Object change listings
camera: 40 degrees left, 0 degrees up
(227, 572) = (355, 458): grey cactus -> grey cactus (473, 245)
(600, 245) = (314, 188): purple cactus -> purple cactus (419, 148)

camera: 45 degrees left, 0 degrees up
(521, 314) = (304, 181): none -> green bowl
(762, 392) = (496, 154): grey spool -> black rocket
--
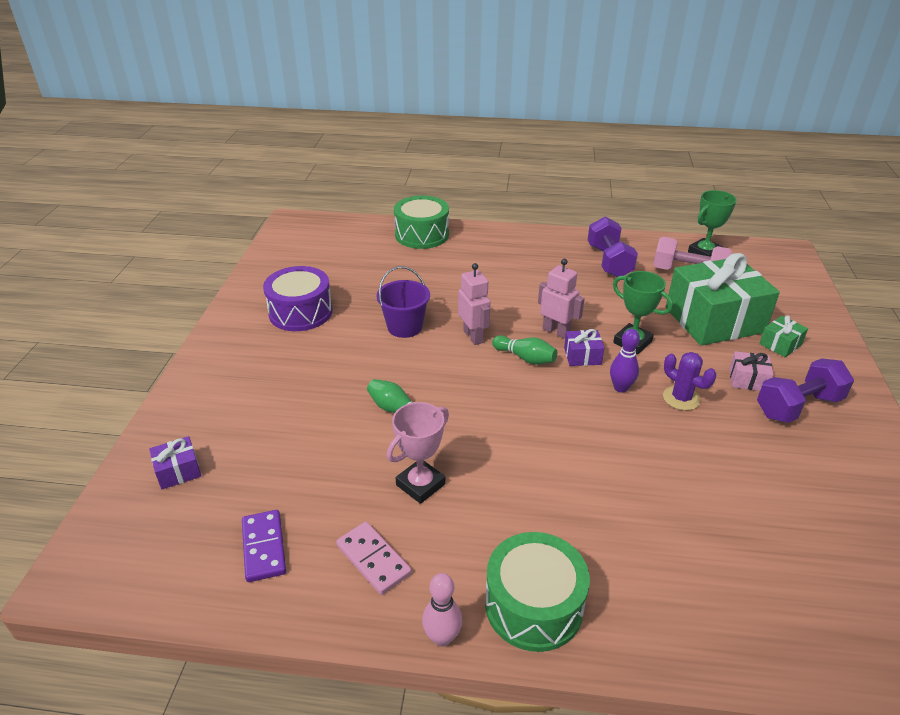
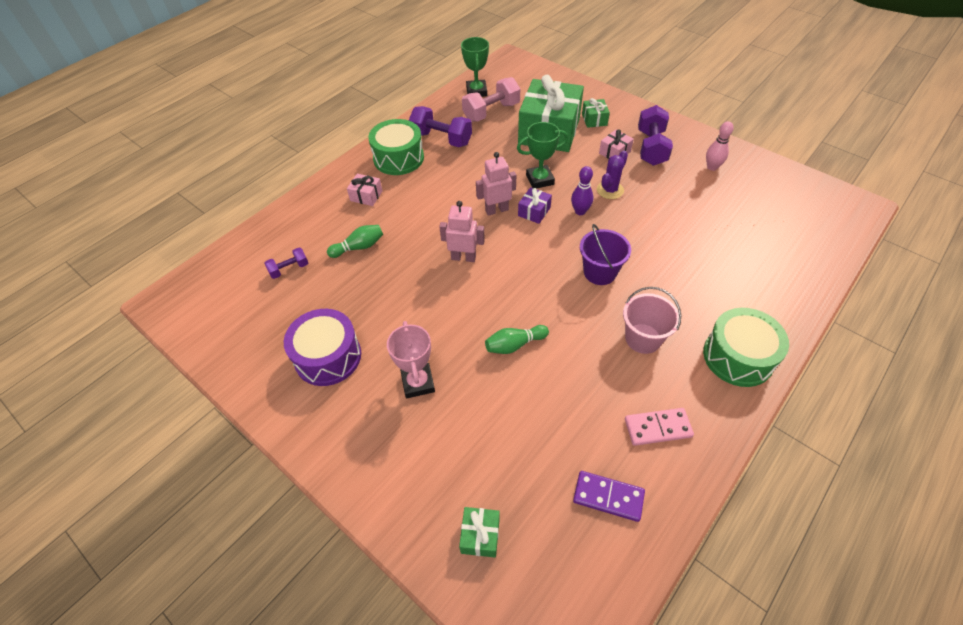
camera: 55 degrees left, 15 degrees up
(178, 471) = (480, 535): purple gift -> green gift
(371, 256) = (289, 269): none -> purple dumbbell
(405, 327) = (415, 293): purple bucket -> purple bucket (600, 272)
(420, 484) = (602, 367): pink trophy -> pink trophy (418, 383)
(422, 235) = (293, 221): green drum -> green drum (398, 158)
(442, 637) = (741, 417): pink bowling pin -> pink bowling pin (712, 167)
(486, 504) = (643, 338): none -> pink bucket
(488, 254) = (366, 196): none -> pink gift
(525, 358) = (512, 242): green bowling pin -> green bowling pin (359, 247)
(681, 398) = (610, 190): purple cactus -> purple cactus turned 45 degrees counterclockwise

EXERCISE: What you return must be an exact retyping of the lines above starting at the line with "(405, 327) = (415, 293): purple" and ending at the line with "(681, 398) = (610, 190): purple", and nothing besides.

RESPONSE TO THIS TASK:
(405, 327) = (415, 293): purple bucket -> purple bucket (600, 272)
(420, 484) = (602, 367): pink trophy -> pink trophy (418, 383)
(422, 235) = (293, 221): green drum -> green drum (398, 158)
(442, 637) = (741, 417): pink bowling pin -> pink bowling pin (712, 167)
(486, 504) = (643, 338): none -> pink bucket
(488, 254) = (366, 196): none -> pink gift
(525, 358) = (512, 242): green bowling pin -> green bowling pin (359, 247)
(681, 398) = (610, 190): purple cactus -> purple cactus turned 45 degrees counterclockwise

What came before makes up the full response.